*Set problem*. Give back every line of the listing below word for word, leaving out the picture lines.

* Start *

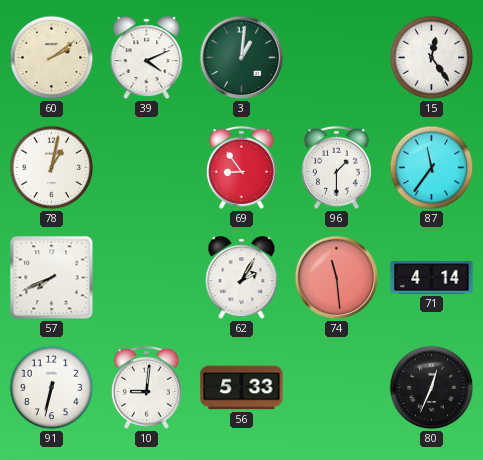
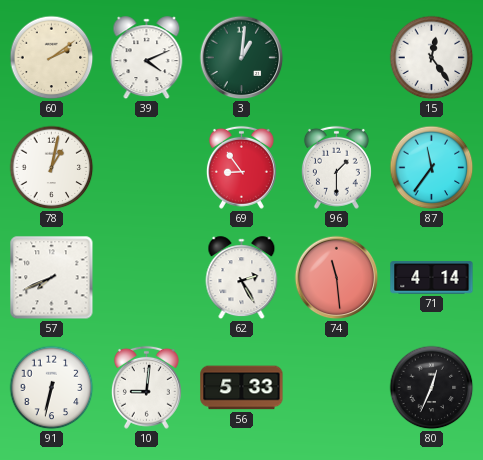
62: 2:05 -> 2:25
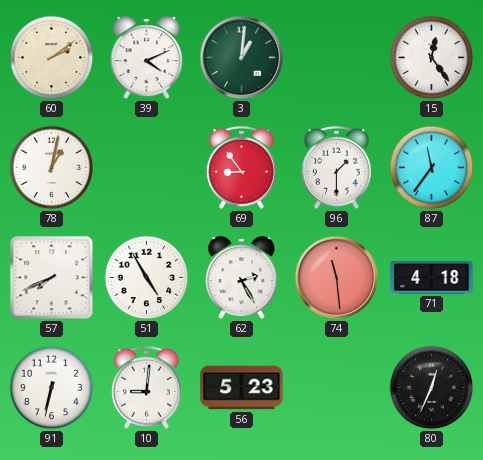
51: none -> 4:55
71: 4:14 -> 4:18
56: 5:33 -> 5:23
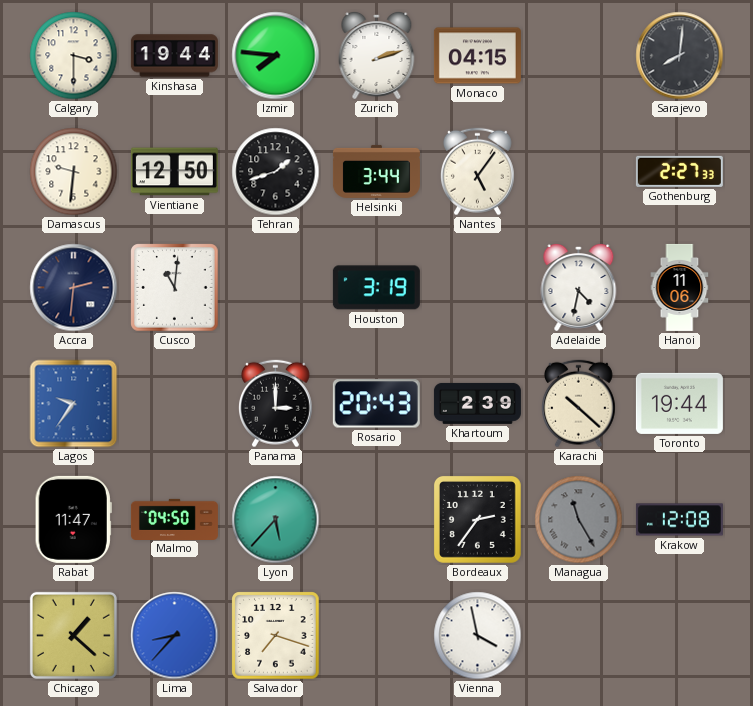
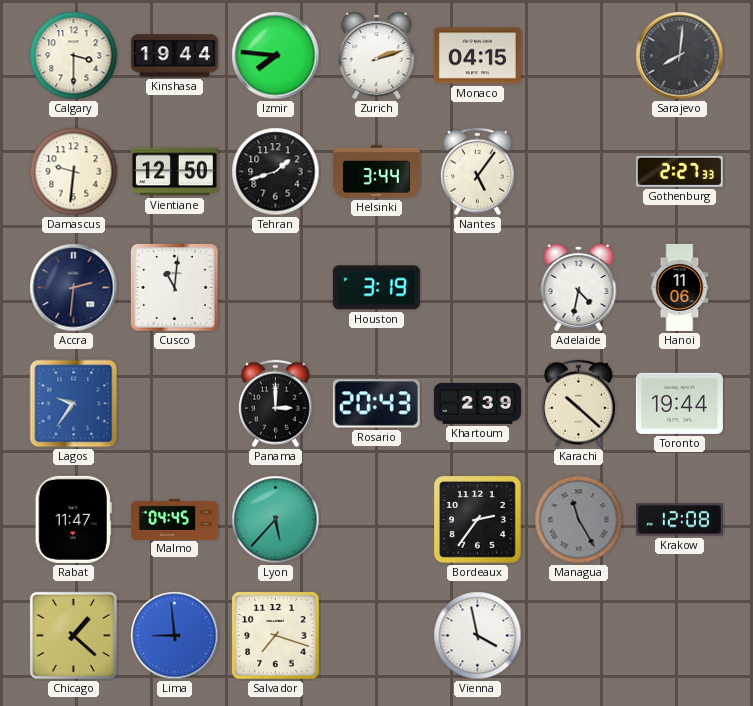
Malmo: 04:50 -> 04:45
Lima: 8:37 -> 8:59
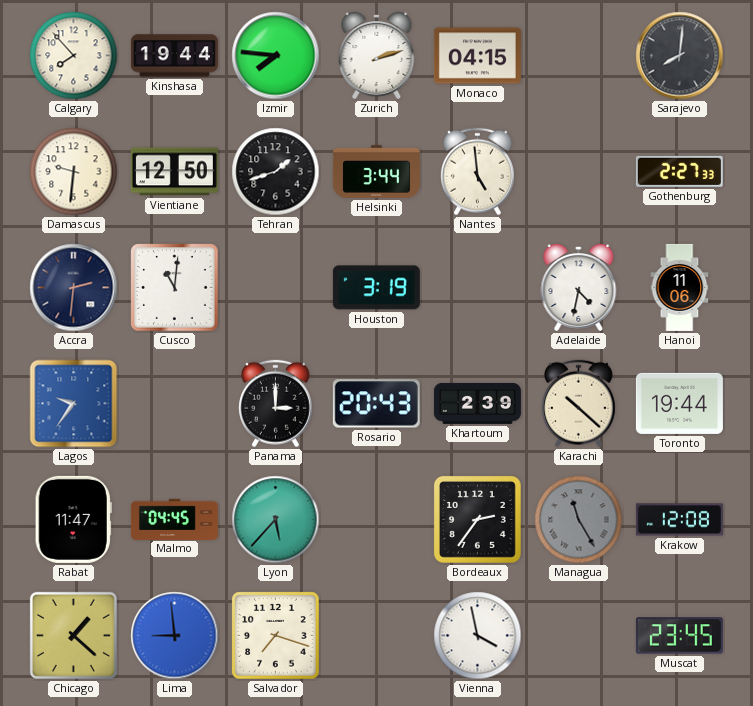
Calgary: 3:30 -> 7:53
Nantes: 5:06 -> 4:59
Muscat: none -> 23:45
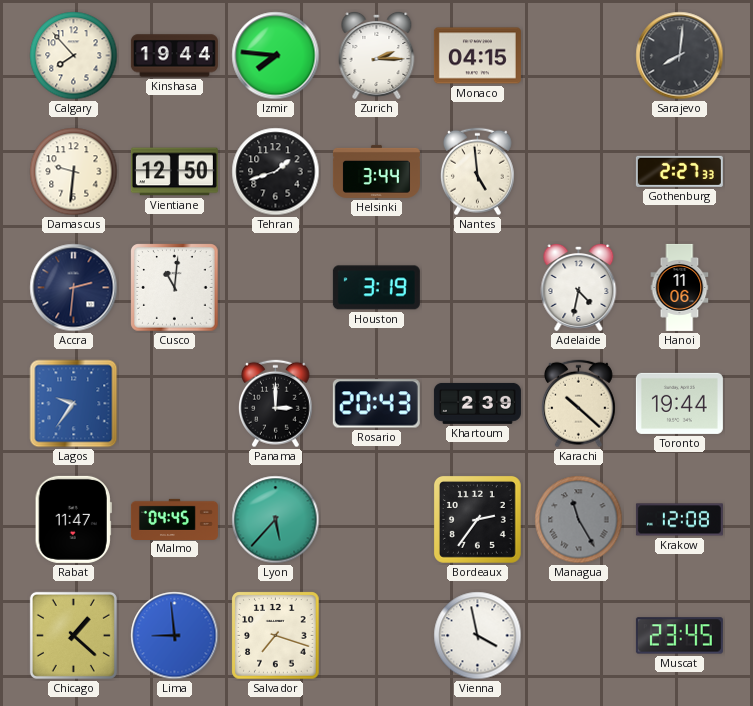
Zurich: 2:12 -> 2:15
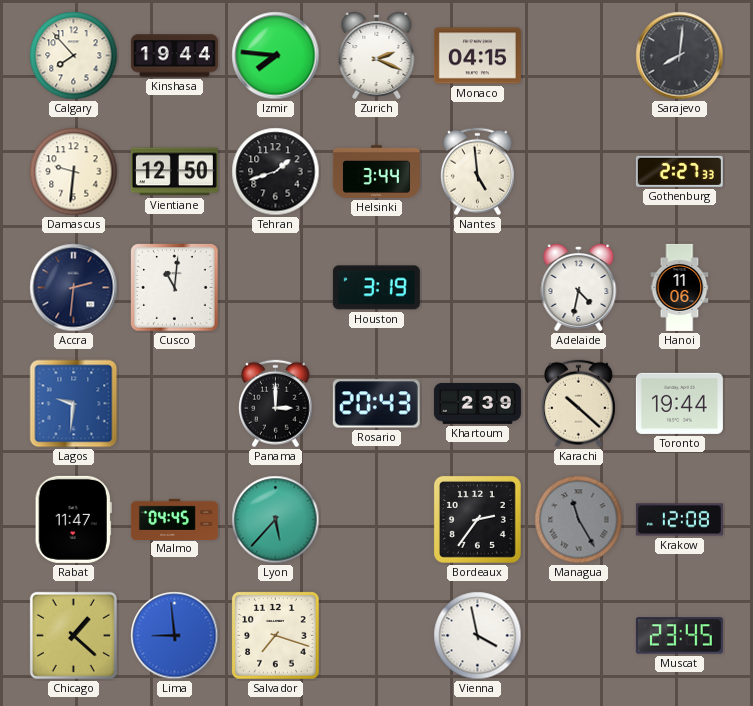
Zurich: 2:15 -> 2:19
Lagos: 9:36 -> 9:31
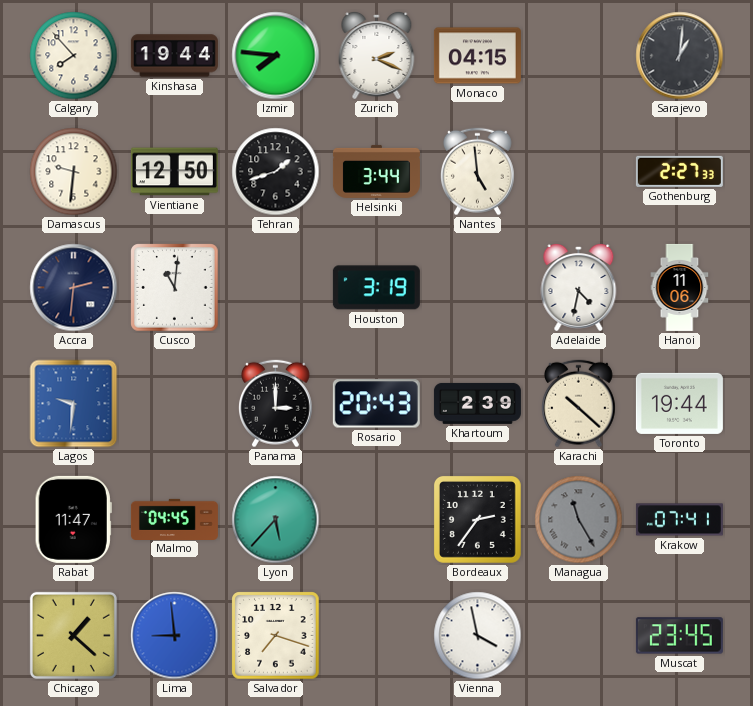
Sarajevo: 8:01 -> 1:01
Krakow: 12:08 -> 07:41
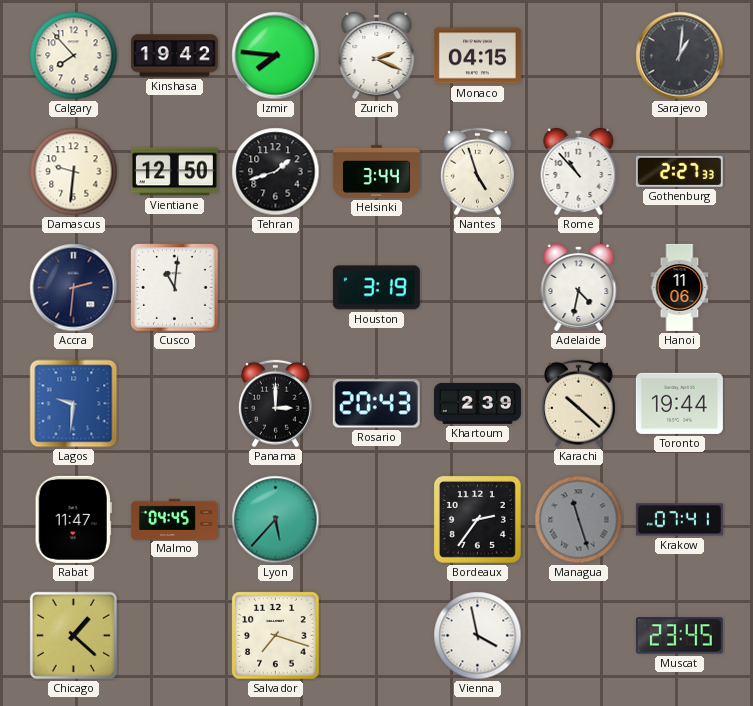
Kinshasa: 19:44 -> 19:42
Nantes: 4:59 -> 4:57
Rome: none -> 10:53
Managua: 11:25 -> 11:27
Lima: 8:59 -> none
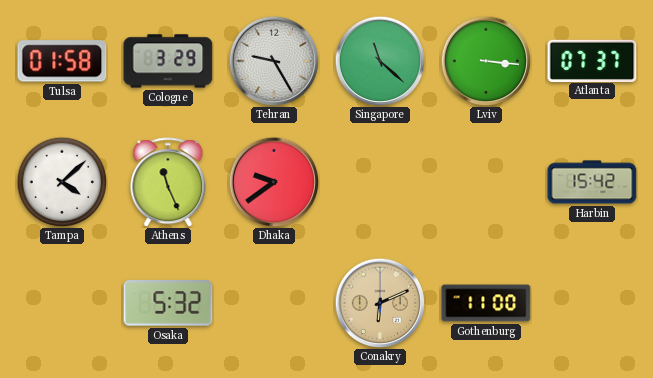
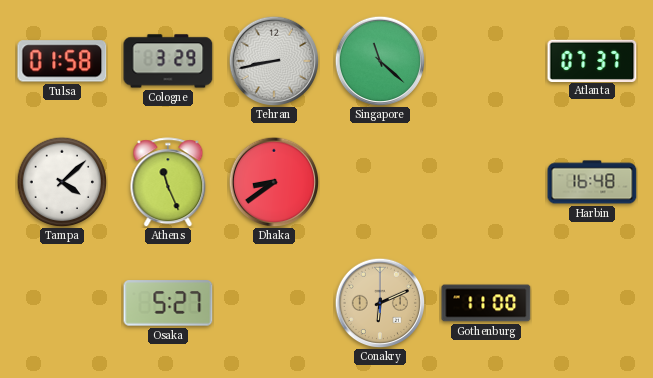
Tehran: 9:25 -> 8:43
Lviv: 3:16 -> none
Dhaka: 9:39 -> 8:39
Harbin: 15:42 -> 16:48
Osaka: 5:32 -> 5:27
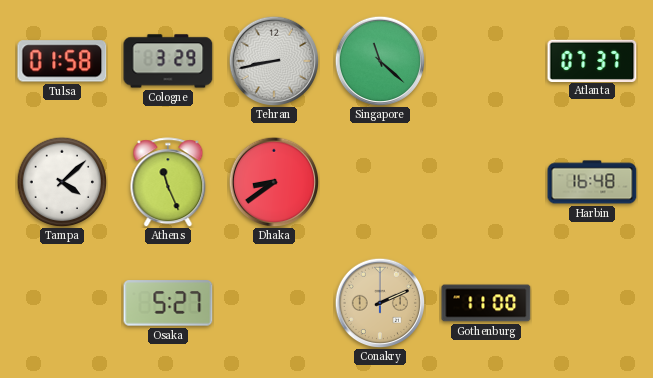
Conakry: 6:11 -> 2:11
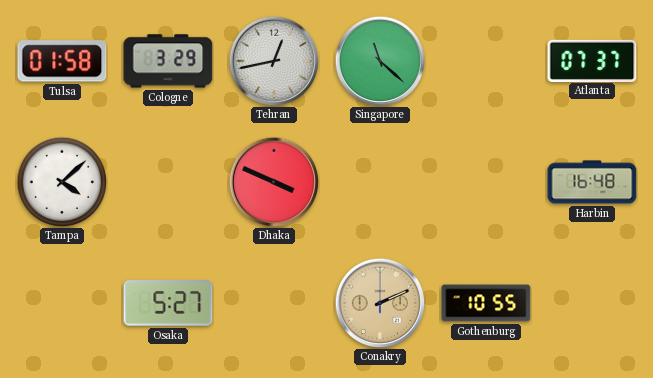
Tehran: 8:43 -> 12:43
Athens: 11:26 -> none
Dhaka: 8:39 -> 3:49
Gothenburg: 11:00 -> 10:55
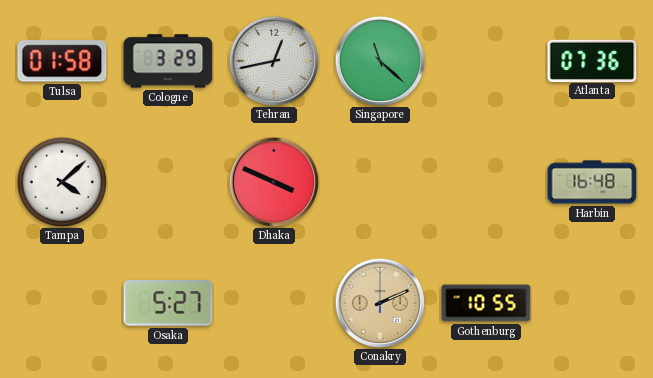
Atlanta: 07:37 -> 07:36
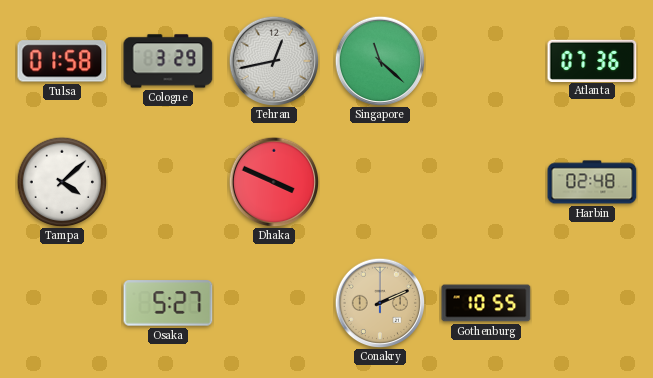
Harbin: 16:48 -> 02:48
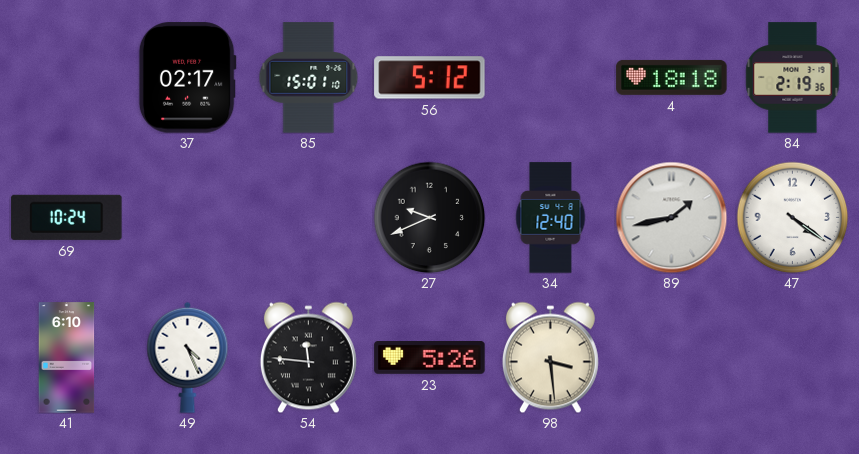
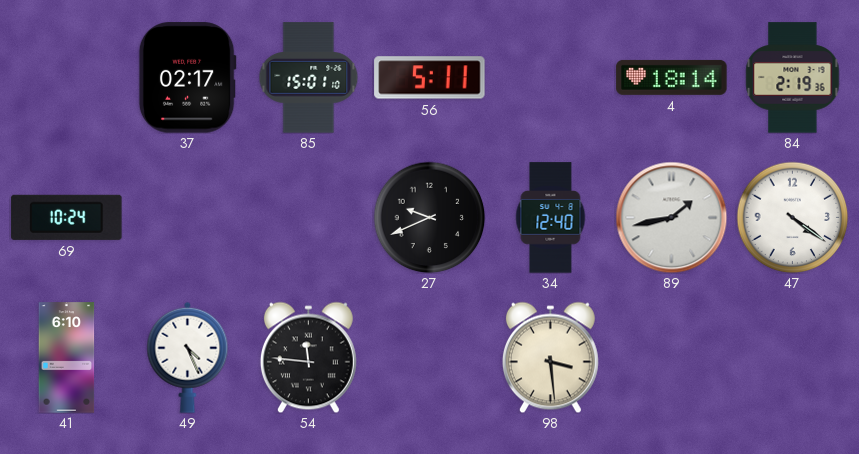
56: 5:12 -> 5:11
4: 18:18 -> 18:14
23: 5:26 -> none
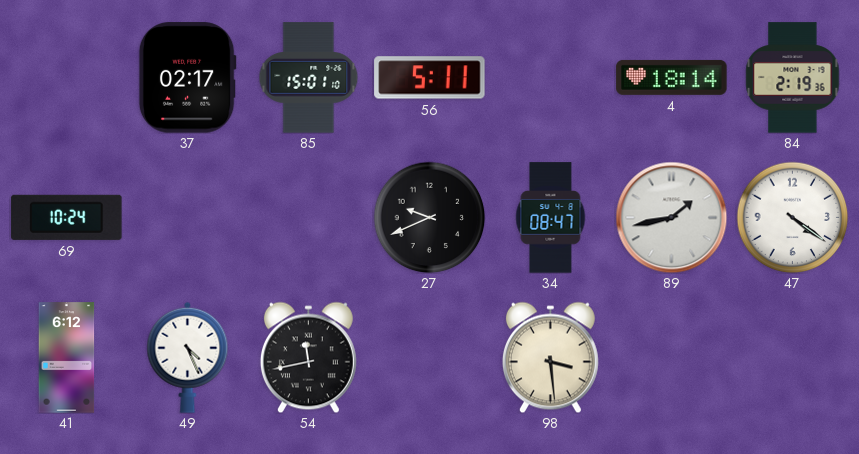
34: 12:40 -> 08:47
41: 6:10 -> 6:12
54: 11:46 -> 11:43
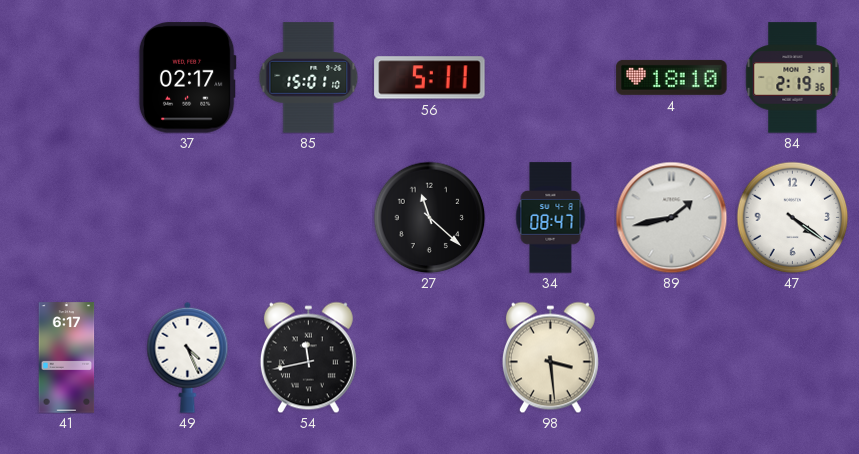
4: 18:14 -> 18:10
69: 10:24 -> none
27: 9:41 -> 11:22
41: 6:12 -> 6:17
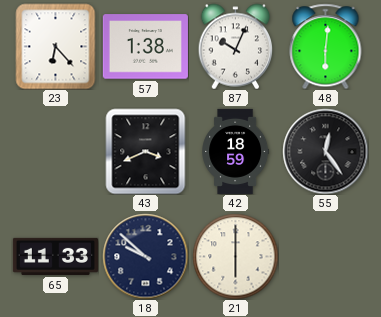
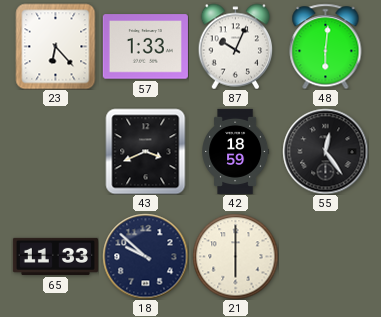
57: 1:38 -> 1:33
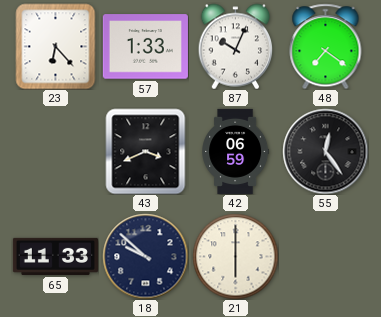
48: 6:01 -> 7:21
42: 18:59 -> 06:59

* End *

*Reply*.
62: 2:05 -> 2:25
51: none -> 4:55
71: 4:14 -> 4:18
56: 5:33 -> 5:23
Malmo: 04:50 -> 04:45
Lima: 8:37 -> 8:59
Calgary: 3:30 -> 7:53
Nantes: 5:06 -> 4:59
Muscat: none -> 23:45
Zurich: 2:12 -> 2:15
Zurich: 2:15 -> 2:19
Lagos: 9:36 -> 9:31
Sarajevo: 8:01 -> 1:01
Krakow: 12:08 -> 07:41
Kinshasa: 19:44 -> 19:42
Nantes: 4:59 -> 4:57
Rome: none -> 10:53
Managua: 11:25 -> 11:27
Lima: 8:59 -> none
Tehran: 9:25 -> 8:43
Lviv: 3:16 -> none
Dhaka: 9:39 -> 8:39
Harbin: 15:42 -> 16:48
Osaka: 5:32 -> 5:27
Conakry: 6:11 -> 2:11
Tehran: 8:43 -> 12:43
Athens: 11:26 -> none
Dhaka: 8:39 -> 3:49
Gothenburg: 11:00 -> 10:55
Atlanta: 07:37 -> 07:36
Harbin: 16:48 -> 02:48
56: 5:12 -> 5:11
4: 18:18 -> 18:14
23: 5:26 -> none
34: 12:40 -> 08:47
41: 6:10 -> 6:12
54: 11:46 -> 11:43
4: 18:14 -> 18:10
69: 10:24 -> none
27: 9:41 -> 11:22
41: 6:12 -> 6:17
57: 1:38 -> 1:33
48: 6:01 -> 7:21
42: 18:59 -> 06:59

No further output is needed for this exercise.